***** SUPPLIED DATA
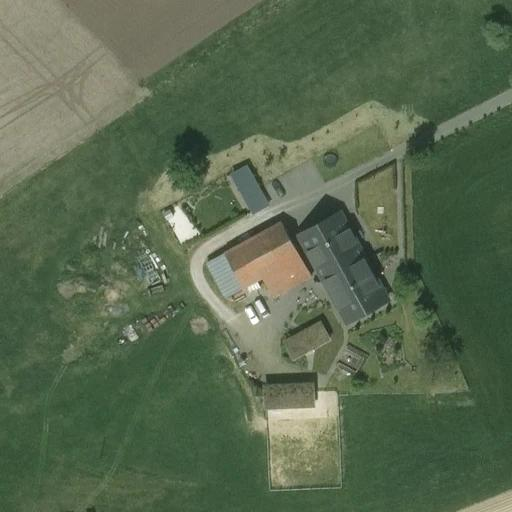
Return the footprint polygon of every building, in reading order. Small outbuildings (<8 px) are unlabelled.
[(239,171),(261,213),(277,205),(255,163),(239,171)] [(386,300),(339,215),(300,236),(347,321),(386,300)] [(281,222),(224,253),(243,288),(262,277),(273,297),(311,276),(281,222)] [(243,288),(224,253),(207,262),(226,298),(243,288)] [(331,319),(291,337),(300,357),(340,339),(331,319)] [(263,388),(264,414),(315,413),(314,387),(263,388)]
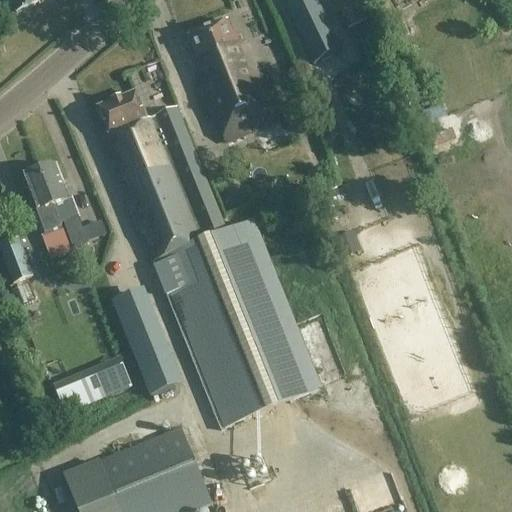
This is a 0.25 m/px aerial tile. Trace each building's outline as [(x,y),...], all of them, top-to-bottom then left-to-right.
[(9,0),(16,15),(50,0),(9,0)] [(314,0),(281,0),(314,66),(340,53),(314,0)] [(325,0),(334,17),(340,14),(352,37),(375,27),(364,3),(366,2),(364,0),(325,0)] [(187,39),(204,83),(196,86),(210,123),(218,120),(227,144),(277,125),(246,44),(243,45),(239,34),(232,37),(227,24),(187,39)] [(108,158),(118,182),(125,180),(131,196),(125,199),(151,265),(154,263),(221,431),(318,393),(251,225),(226,235),(176,110),(146,122),(136,95),(97,110),(109,137),(104,139),(112,157),(108,158)] [(38,171),(58,224),(63,222),(69,236),(87,228),(81,216),(79,217),(66,186),(63,188),(53,165),(38,171)] [(58,224),(38,171),(23,177),(32,200),(27,202),(39,232),(58,224)] [(0,248),(0,252),(13,286),(32,279),(17,241),(0,248)] [(115,310),(152,404),(183,392),(168,354),(165,355),(143,299),(115,310)] [(65,482),(77,511),(203,511),(213,508),(181,433),(65,482)]
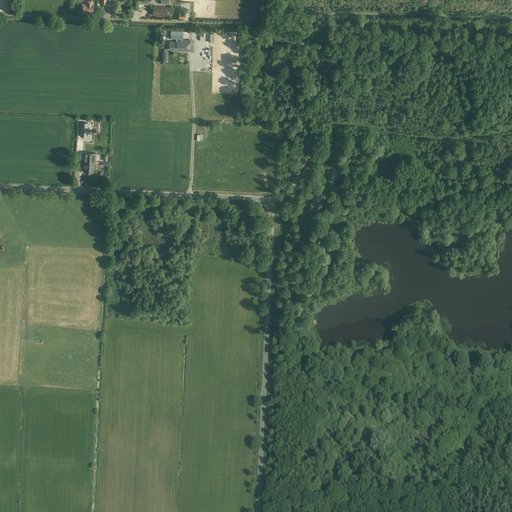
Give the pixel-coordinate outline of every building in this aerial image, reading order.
[(82,4),(82,13),(93,13),(94,4),(93,4),(93,1),(86,1),(86,4),(82,4)] [(169,16),(169,7),(153,6),(153,15),(169,16)] [(182,39),(183,31),(171,30),(170,39),(182,39)] [(169,50),(182,50),(182,42),(169,42),(169,50)] [(95,165),(96,154),(101,154),(101,149),(99,149),(99,150),(98,150),(96,149),(95,151),(90,150),(90,146),(81,146),(81,161),(83,161),(83,164),(83,167),(84,167),(84,172),(93,173),(93,165),(95,165)]
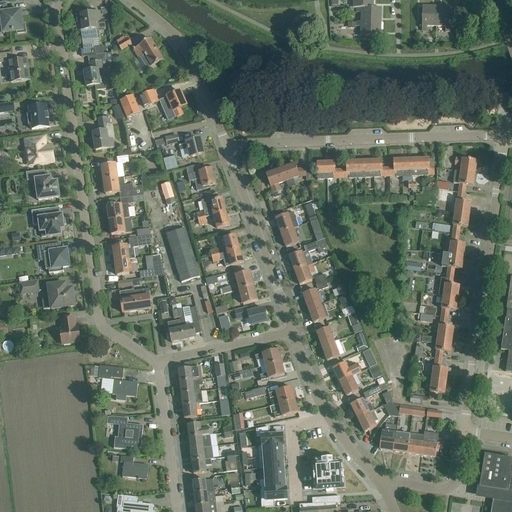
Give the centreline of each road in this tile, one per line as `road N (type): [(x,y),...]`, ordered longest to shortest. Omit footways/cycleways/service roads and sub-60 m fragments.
road 1 (residential): [(61,0),(56,16),(100,320),(157,361)]
road 2 (residential): [(463,431),(506,134)]
road 3 (residential): [(506,134),(227,148)]
road 4 (residential): [(292,331),(227,148)]
road 5 (residential): [(177,511),(157,361)]
road 6 (residential): [(157,361),(292,331)]
road 7 (residential): [(383,486),(451,486),(463,431)]
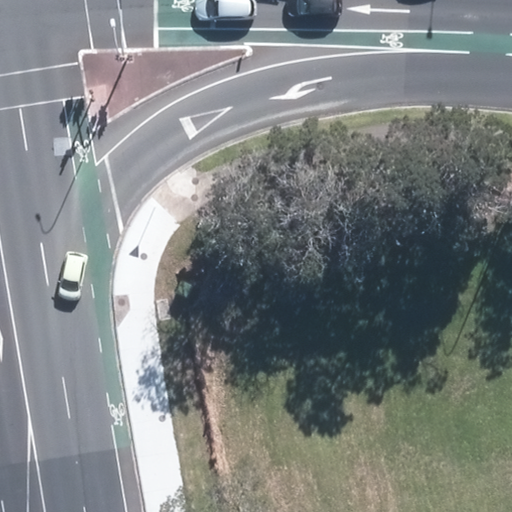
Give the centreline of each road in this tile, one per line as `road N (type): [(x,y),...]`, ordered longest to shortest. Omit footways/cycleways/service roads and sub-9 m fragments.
road 1 (secondary): [(511,85),(362,74),(239,94),(195,115),(110,183),(4,364)]
road 2 (secondary): [(4,364),(26,511)]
**********
### GIVEN INSTRUCTION
Repeat the material above word for word, leaving out the pictures.

### COMPLETE OUTPUT
Return the footprint polygon of every building, in reading order. Small outbuildings (<8 px) are unlabelled.
[(239,171),(261,213),(277,205),(255,163),(239,171)] [(386,300),(339,215),(300,236),(347,321),(386,300)] [(281,222),(224,253),(243,288),(262,277),(273,297),(311,276),(281,222)] [(243,288),(224,253),(207,262),(226,298),(243,288)] [(331,319),(291,337),(300,357),(340,339),(331,319)] [(263,388),(264,414),(315,413),(314,387),(263,388)]
This is a 0.25 m/px aerial tile. Trace each building's outline as [(x,y),...], all of them, top-to-bottom then left-to-right.
[(9,0),(16,15),(50,0),(9,0)] [(314,0),(281,0),(314,66),(340,53),(314,0)] [(325,0),(334,17),(340,14),(352,37),(375,27),(364,3),(366,2),(364,0),(325,0)] [(187,39),(204,83),(196,86),(210,123),(218,120),(227,144),(277,125),(246,44),(243,45),(239,34),(232,37),(227,24),(187,39)] [(108,158),(118,182),(125,180),(131,196),(125,199),(151,265),(154,263),(221,431),(318,393),(251,225),(226,235),(176,110),(146,122),(136,95),(97,110),(109,137),(104,139),(112,157),(108,158)] [(38,171),(58,224),(63,222),(69,236),(87,228),(81,216),(79,217),(66,186),(63,188),(53,165),(38,171)] [(58,224),(38,171),(23,177),(32,200),(27,202),(39,232),(58,224)] [(0,248),(0,252),(13,286),(32,279),(17,241),(0,248)] [(115,310),(152,404),(183,392),(168,354),(165,355),(143,299),(115,310)] [(65,482),(77,511),(203,511),(213,508),(181,433),(65,482)]
Give the pixel-coordinate outline of every building in this aerial image, reading order.
[(82,4),(82,13),(93,13),(94,4),(93,4),(93,1),(86,1),(86,4),(82,4)] [(169,16),(169,7),(153,6),(153,15),(169,16)] [(182,39),(183,31),(171,30),(170,39),(182,39)] [(169,50),(182,50),(182,42),(169,42),(169,50)] [(95,165),(96,154),(101,154),(101,149),(99,149),(99,150),(98,150),(96,149),(95,151),(90,150),(90,146),(81,146),(81,161),(83,161),(83,164),(83,167),(84,167),(84,172),(93,173),(93,165),(95,165)]
Give the centreline of each road in this tile, one per line as `road N (type): [(x,y),...]`, ordered longest to shortest. Omit footways/cycleways/service roads and sub-60 m fragments.
road 1 (residential): [(61,0),(56,16),(100,320),(157,361)]
road 2 (residential): [(463,431),(506,134)]
road 3 (residential): [(506,134),(227,148)]
road 4 (residential): [(292,331),(227,148)]
road 5 (residential): [(177,511),(157,361)]
road 6 (residential): [(157,361),(292,331)]
road 7 (residential): [(383,486),(451,486),(463,431)]
Give the centreline of each road in this tile, one per line as `road N (type): [(x,y),...]`, ordered longest to shortest. Omit footways/cycleways/service roads and sub-9 m fragments.
road 1 (secondary): [(511,85),(362,74),(239,94),(195,115),(110,183),(4,364)]
road 2 (secondary): [(4,364),(26,511)]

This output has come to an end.